### Your instructions
The lines from the start of the data through the line with "blue circle: (581, 569) -> (598, 740), moved" are to be returned verbatim; all later lines are to be omitted.

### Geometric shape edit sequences

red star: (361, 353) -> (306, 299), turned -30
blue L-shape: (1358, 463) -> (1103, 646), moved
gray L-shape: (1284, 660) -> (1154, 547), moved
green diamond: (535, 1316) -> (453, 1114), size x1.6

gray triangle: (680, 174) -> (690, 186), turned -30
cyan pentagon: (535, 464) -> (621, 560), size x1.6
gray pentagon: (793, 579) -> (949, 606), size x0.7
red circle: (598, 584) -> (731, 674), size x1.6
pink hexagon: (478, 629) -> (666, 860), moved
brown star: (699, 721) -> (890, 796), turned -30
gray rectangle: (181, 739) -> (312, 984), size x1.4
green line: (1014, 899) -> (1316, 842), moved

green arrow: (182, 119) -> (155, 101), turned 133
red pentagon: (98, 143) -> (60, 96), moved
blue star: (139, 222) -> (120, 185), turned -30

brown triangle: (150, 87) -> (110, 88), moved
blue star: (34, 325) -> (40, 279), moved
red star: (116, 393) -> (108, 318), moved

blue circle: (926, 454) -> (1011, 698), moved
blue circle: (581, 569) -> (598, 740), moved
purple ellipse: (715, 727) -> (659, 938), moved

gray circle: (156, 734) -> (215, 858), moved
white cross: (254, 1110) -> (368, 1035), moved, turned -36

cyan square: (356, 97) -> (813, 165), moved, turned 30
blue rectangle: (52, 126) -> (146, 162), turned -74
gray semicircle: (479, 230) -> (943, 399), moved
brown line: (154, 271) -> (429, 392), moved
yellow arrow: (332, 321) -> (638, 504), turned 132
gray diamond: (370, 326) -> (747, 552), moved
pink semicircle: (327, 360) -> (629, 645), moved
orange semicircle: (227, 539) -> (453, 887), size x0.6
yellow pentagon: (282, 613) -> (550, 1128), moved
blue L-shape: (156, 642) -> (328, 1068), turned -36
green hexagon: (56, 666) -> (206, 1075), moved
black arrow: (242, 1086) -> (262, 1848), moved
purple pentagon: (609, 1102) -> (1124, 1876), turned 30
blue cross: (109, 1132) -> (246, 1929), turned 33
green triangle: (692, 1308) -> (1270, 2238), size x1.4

### Expected output
red star: (361, 353) -> (306, 299), turned -30
blue L-shape: (1358, 463) -> (1103, 646), moved
gray L-shape: (1284, 660) -> (1154, 547), moved
green diamond: (535, 1316) -> (453, 1114), size x1.6

gray triangle: (680, 174) -> (690, 186), turned -30
cyan pentagon: (535, 464) -> (621, 560), size x1.6
gray pentagon: (793, 579) -> (949, 606), size x0.7
red circle: (598, 584) -> (731, 674), size x1.6
pink hexagon: (478, 629) -> (666, 860), moved
brown star: (699, 721) -> (890, 796), turned -30
gray rectangle: (181, 739) -> (312, 984), size x1.4
green line: (1014, 899) -> (1316, 842), moved

green arrow: (182, 119) -> (155, 101), turned 133
red pentagon: (98, 143) -> (60, 96), moved
blue star: (139, 222) -> (120, 185), turned -30

brown triangle: (150, 87) -> (110, 88), moved
blue star: (34, 325) -> (40, 279), moved
red star: (116, 393) -> (108, 318), moved

blue circle: (926, 454) -> (1011, 698), moved
blue circle: (581, 569) -> (598, 740), moved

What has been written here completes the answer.